:: Records for processing ::
- - - -

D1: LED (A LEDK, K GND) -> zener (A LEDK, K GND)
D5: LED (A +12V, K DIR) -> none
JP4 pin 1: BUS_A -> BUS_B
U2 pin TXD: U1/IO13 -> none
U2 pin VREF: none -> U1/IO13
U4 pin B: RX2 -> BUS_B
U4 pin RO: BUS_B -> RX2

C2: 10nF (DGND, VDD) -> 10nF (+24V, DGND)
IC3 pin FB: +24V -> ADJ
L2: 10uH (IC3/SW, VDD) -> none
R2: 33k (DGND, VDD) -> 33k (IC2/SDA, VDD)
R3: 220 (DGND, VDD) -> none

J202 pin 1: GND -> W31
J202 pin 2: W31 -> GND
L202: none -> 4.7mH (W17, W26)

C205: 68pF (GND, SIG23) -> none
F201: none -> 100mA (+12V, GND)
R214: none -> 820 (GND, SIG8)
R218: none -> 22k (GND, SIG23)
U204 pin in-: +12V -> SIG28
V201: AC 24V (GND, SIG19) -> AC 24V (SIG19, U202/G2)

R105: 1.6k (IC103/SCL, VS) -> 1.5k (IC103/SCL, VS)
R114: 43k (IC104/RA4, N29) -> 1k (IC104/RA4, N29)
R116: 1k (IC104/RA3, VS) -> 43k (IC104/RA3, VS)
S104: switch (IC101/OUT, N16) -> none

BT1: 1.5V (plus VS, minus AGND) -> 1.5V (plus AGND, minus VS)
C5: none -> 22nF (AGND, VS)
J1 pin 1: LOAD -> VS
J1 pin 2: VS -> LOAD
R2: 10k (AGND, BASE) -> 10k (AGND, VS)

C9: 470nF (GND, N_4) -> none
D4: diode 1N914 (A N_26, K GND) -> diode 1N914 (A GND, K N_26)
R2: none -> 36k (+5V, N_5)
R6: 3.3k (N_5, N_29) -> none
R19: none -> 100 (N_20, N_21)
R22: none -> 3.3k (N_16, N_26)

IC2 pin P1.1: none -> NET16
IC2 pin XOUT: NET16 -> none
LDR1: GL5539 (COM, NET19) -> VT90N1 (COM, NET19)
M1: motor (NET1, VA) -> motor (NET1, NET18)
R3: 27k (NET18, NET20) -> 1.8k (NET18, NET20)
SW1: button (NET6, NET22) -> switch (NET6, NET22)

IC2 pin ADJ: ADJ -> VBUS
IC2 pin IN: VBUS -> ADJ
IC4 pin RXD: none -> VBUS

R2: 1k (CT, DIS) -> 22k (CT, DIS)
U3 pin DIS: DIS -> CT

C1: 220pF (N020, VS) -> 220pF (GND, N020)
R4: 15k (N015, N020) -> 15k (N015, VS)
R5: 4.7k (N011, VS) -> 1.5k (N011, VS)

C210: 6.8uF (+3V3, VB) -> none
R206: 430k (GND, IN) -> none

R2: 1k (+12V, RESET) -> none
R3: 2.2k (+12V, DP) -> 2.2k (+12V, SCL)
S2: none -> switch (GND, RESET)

- - - -

:: Task description ::
In the entries above, take the line containing "R3: 220 (DGND, VDD) -> none" and each later line through the last, and repeat them exactly. Output nothing else.

:: Task solution ::
R3: 220 (DGND, VDD) -> none

J202 pin 1: GND -> W31
J202 pin 2: W31 -> GND
L202: none -> 4.7mH (W17, W26)

C205: 68pF (GND, SIG23) -> none
F201: none -> 100mA (+12V, GND)
R214: none -> 820 (GND, SIG8)
R218: none -> 22k (GND, SIG23)
U204 pin in-: +12V -> SIG28
V201: AC 24V (GND, SIG19) -> AC 24V (SIG19, U202/G2)

R105: 1.6k (IC103/SCL, VS) -> 1.5k (IC103/SCL, VS)
R114: 43k (IC104/RA4, N29) -> 1k (IC104/RA4, N29)
R116: 1k (IC104/RA3, VS) -> 43k (IC104/RA3, VS)
S104: switch (IC101/OUT, N16) -> none

BT1: 1.5V (plus VS, minus AGND) -> 1.5V (plus AGND, minus VS)
C5: none -> 22nF (AGND, VS)
J1 pin 1: LOAD -> VS
J1 pin 2: VS -> LOAD
R2: 10k (AGND, BASE) -> 10k (AGND, VS)

C9: 470nF (GND, N_4) -> none
D4: diode 1N914 (A N_26, K GND) -> diode 1N914 (A GND, K N_26)
R2: none -> 36k (+5V, N_5)
R6: 3.3k (N_5, N_29) -> none
R19: none -> 100 (N_20, N_21)
R22: none -> 3.3k (N_16, N_26)

IC2 pin P1.1: none -> NET16
IC2 pin XOUT: NET16 -> none
LDR1: GL5539 (COM, NET19) -> VT90N1 (COM, NET19)
M1: motor (NET1, VA) -> motor (NET1, NET18)
R3: 27k (NET18, NET20) -> 1.8k (NET18, NET20)
SW1: button (NET6, NET22) -> switch (NET6, NET22)

IC2 pin ADJ: ADJ -> VBUS
IC2 pin IN: VBUS -> ADJ
IC4 pin RXD: none -> VBUS

R2: 1k (CT, DIS) -> 22k (CT, DIS)
U3 pin DIS: DIS -> CT

C1: 220pF (N020, VS) -> 220pF (GND, N020)
R4: 15k (N015, N020) -> 15k (N015, VS)
R5: 4.7k (N011, VS) -> 1.5k (N011, VS)

C210: 6.8uF (+3V3, VB) -> none
R206: 430k (GND, IN) -> none

R2: 1k (+12V, RESET) -> none
R3: 2.2k (+12V, DP) -> 2.2k (+12V, SCL)
S2: none -> switch (GND, RESET)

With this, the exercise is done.